Start of Provided data
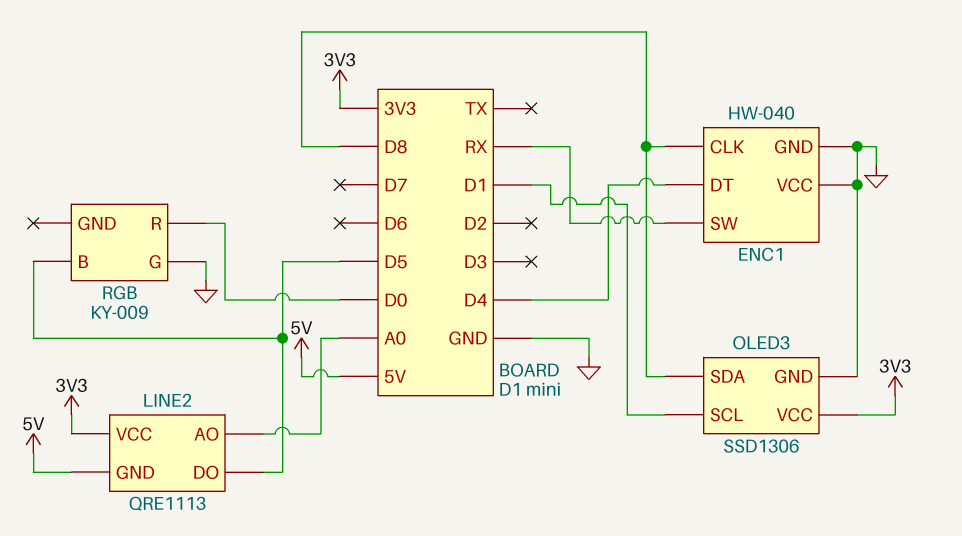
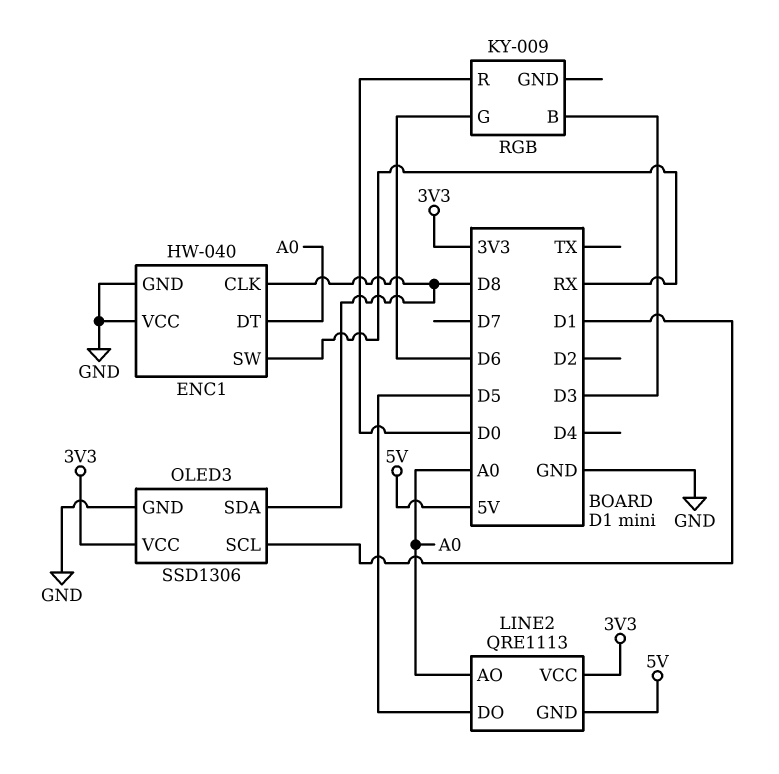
ENC1 pin DT: D4 -> A0
RGB pin B: D5 -> D3
RGB pin G: GND -> D6

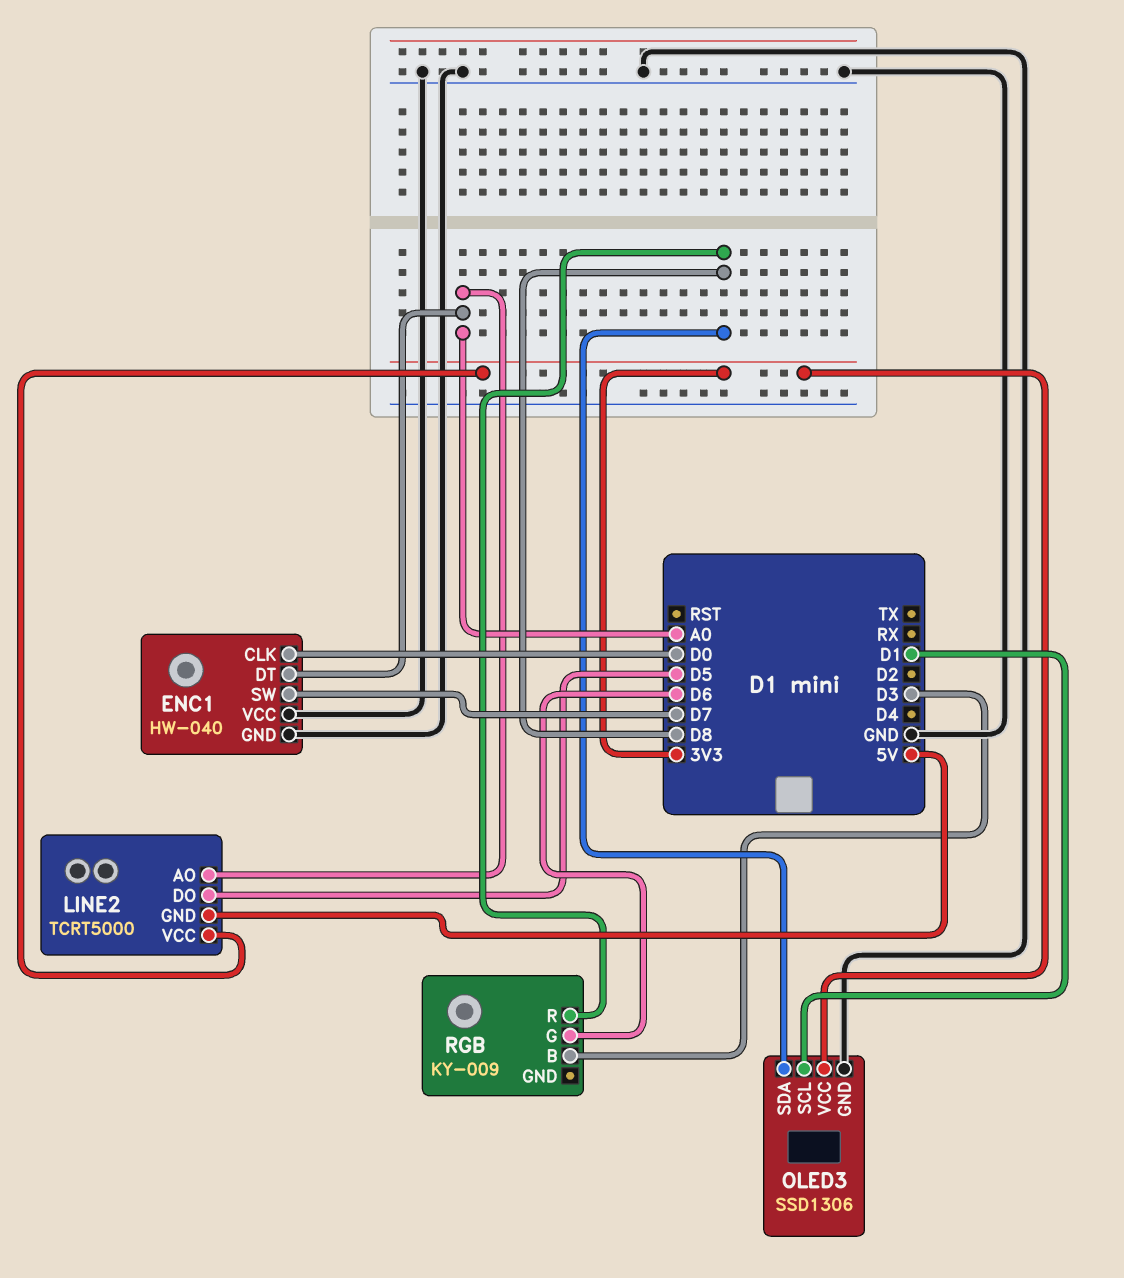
ENC1 pin CLK: D8 -> D0
ENC1 pin SW: RX -> D7
LINE2: QRE1113 -> TCRT5000
RGB pin R: D0 -> D8

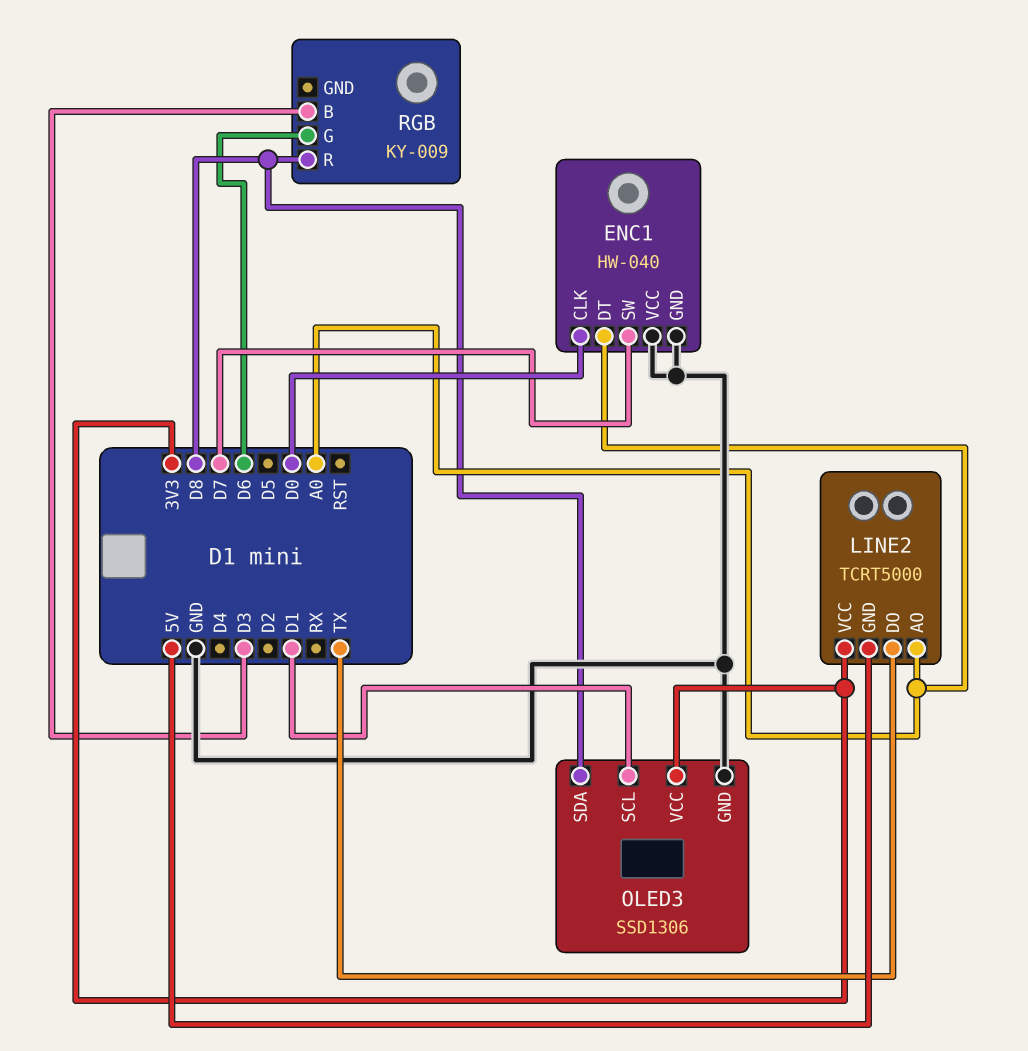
LINE2 pin DO: D5 -> TX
End of Provided data
• [Task prompt]: Word for word, write out each line from the one with "RGB pin B: D5 -> D3" through the end of the entries above, and omit any pictures.

• [Solution below]:
RGB pin B: D5 -> D3
RGB pin G: GND -> D6

ENC1 pin CLK: D8 -> D0
ENC1 pin SW: RX -> D7
LINE2: QRE1113 -> TCRT5000
RGB pin R: D0 -> D8

LINE2 pin DO: D5 -> TX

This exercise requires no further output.